(DIRECTIONS) Reproduce the records unchanged, starting at the line containing "40: 8:46 -> 8:51" and ending at the line containing "Geneva: 6:16 -> 6:20", both included. Leave the pictures out.

------ PROVIDED DATA

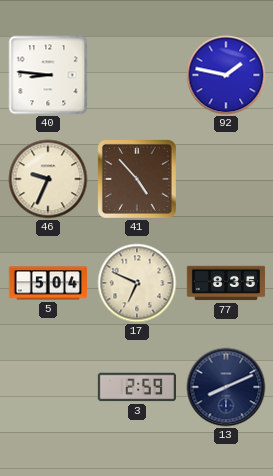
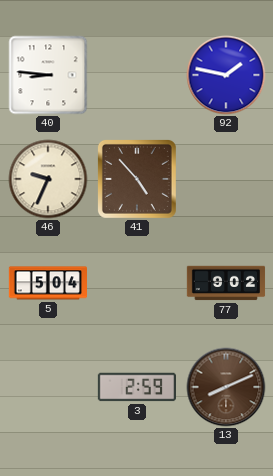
17: 6:49 -> none
77: 8:35 -> 9:02
13 dial: navy -> brown
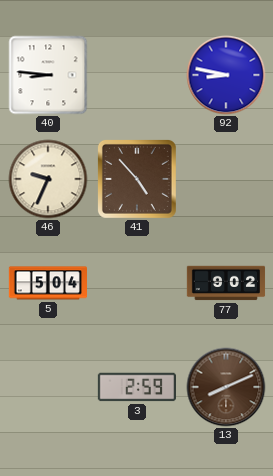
92: 1:47 -> 8:47
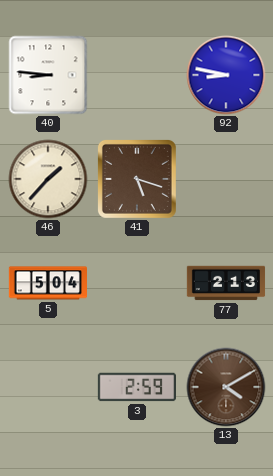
46: 9:34 -> 1:37
41: 4:53 -> 5:18
77: 9:02 -> 2:13
13: 8:11 -> 4:10
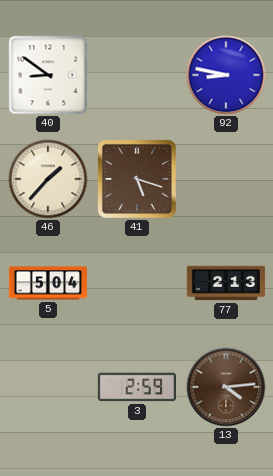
40: 8:46 -> 8:51
13: 4:10 -> 4:14
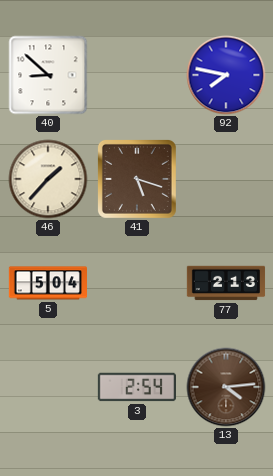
40: 8:51 -> 8:52
92: 8:47 -> 7:47
3: 2:59 -> 2:54
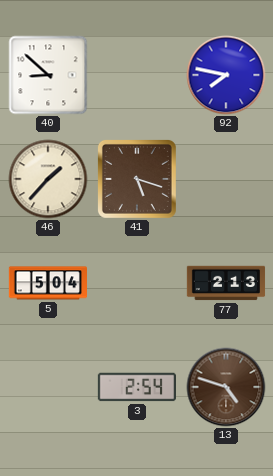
13: 4:14 -> 4:48
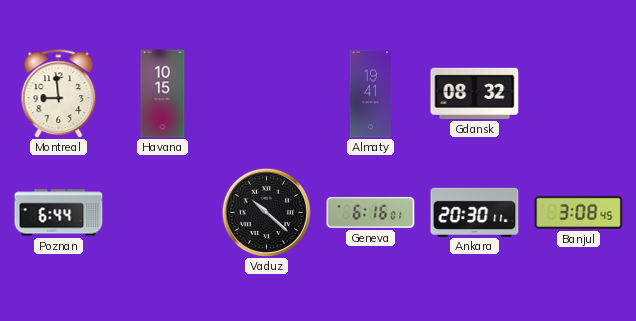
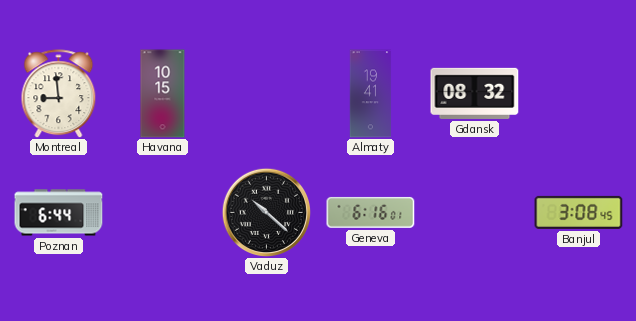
Ankara: 20:30 -> none
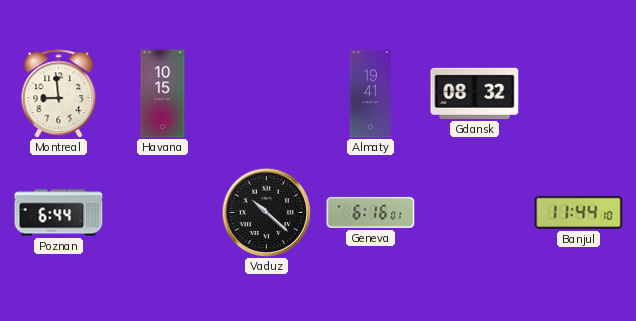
Banjul: 3:08 -> 11:44
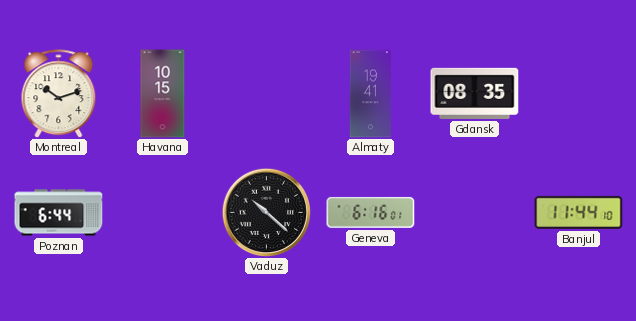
Montreal: 8:59 -> 10:12
Gdansk: 08:32 -> 08:35
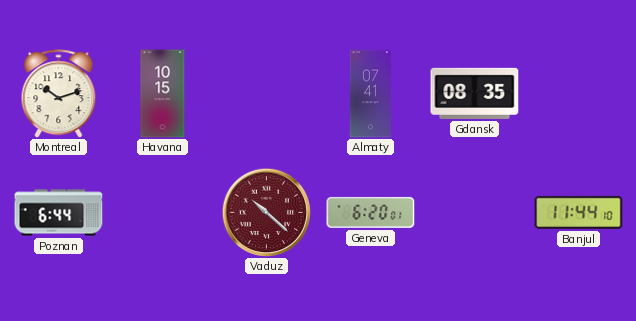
Almaty: 19:41 -> 07:41
Vaduz dial: black -> burgundy
Geneva: 6:16 -> 6:20
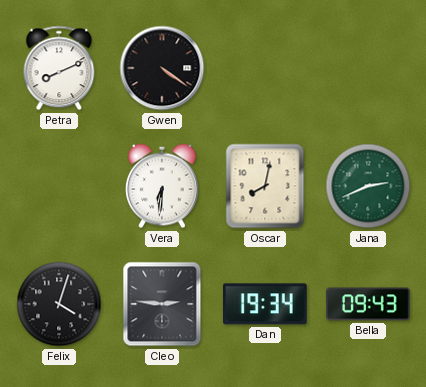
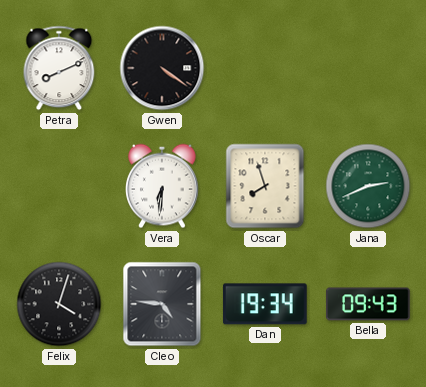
Oscar: 8:02 -> 7:57
Cleo: 2:46 -> 4:46
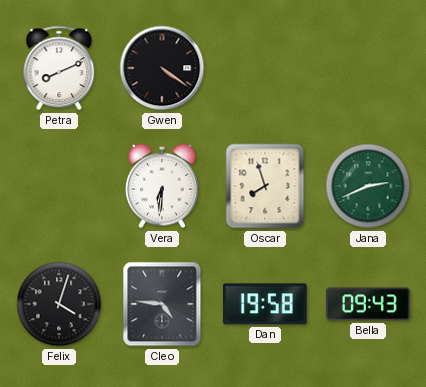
Dan: 19:34 -> 19:58
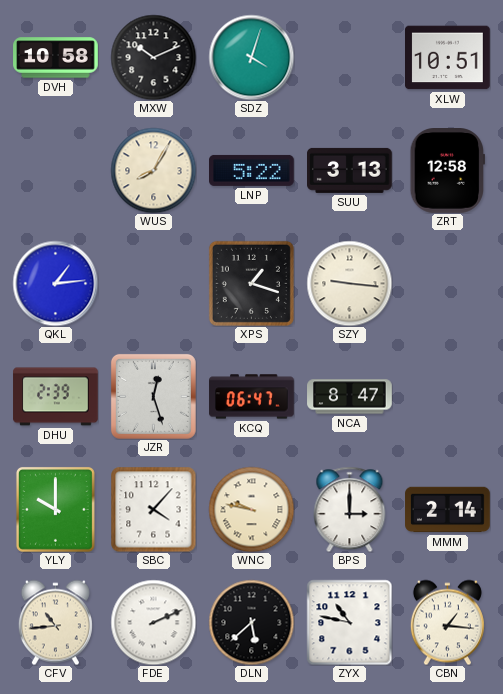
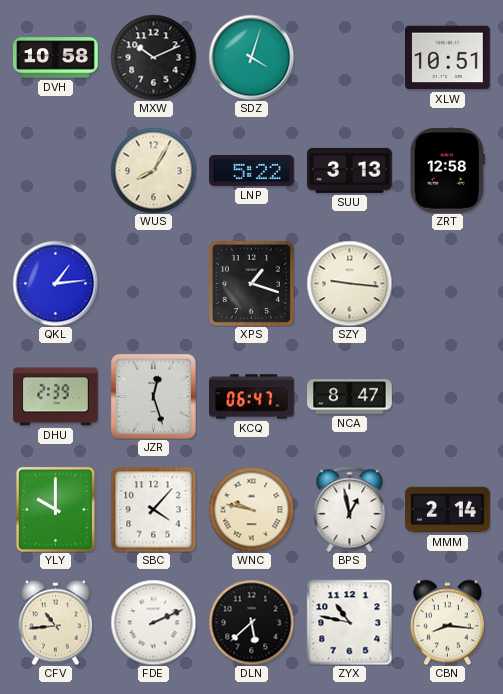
BPS: 3:00 -> 12:58
CBN: 1:16 -> 8:16
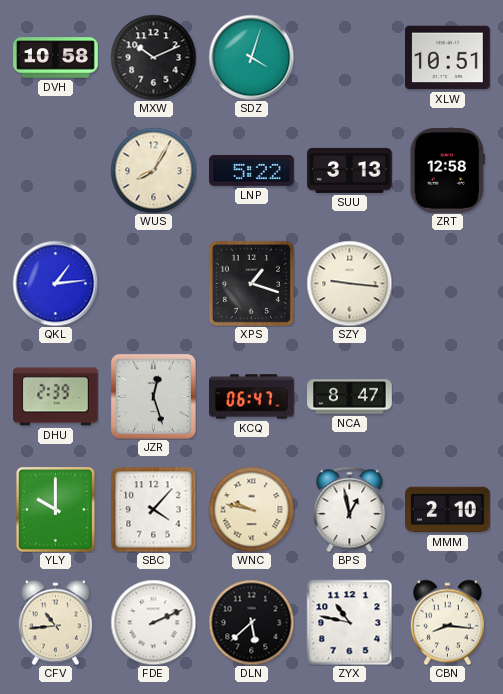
MMM: 2:14 -> 2:10
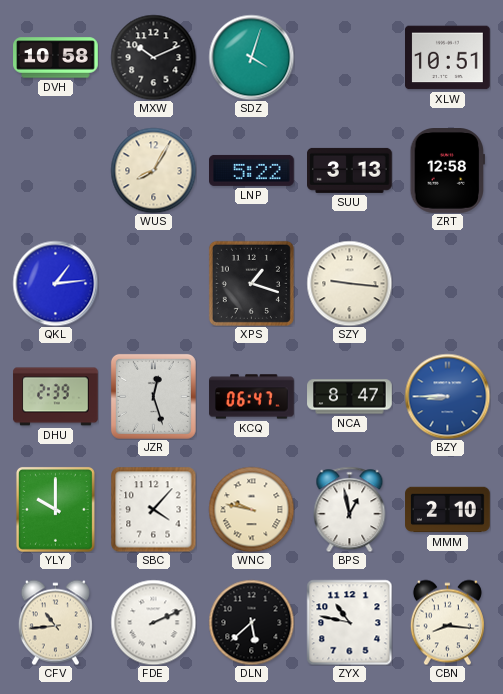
BZY: none -> 8:45
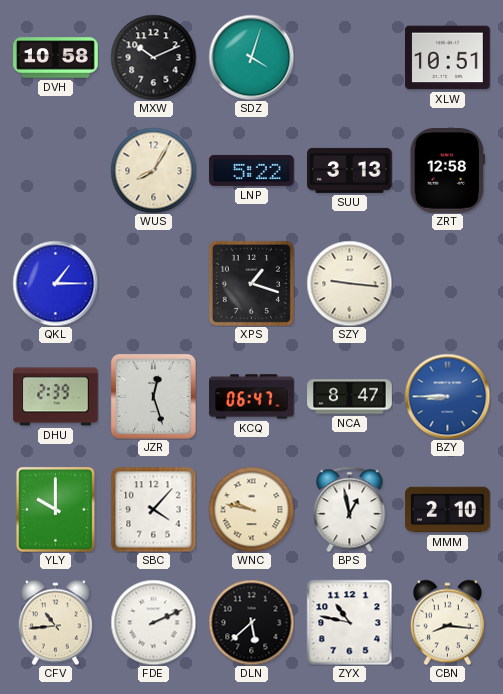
QKL: 1:14 -> 1:15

------------

(SOLUTION FOR THIS EXERCISE)
40: 8:46 -> 8:51
13: 4:10 -> 4:14
40: 8:51 -> 8:52
92: 8:47 -> 7:47
3: 2:59 -> 2:54
13: 4:14 -> 4:48
Ankara: 20:30 -> none
Banjul: 3:08 -> 11:44
Montreal: 8:59 -> 10:12
Gdansk: 08:32 -> 08:35
Almaty: 19:41 -> 07:41
Vaduz dial: black -> burgundy
Geneva: 6:16 -> 6:20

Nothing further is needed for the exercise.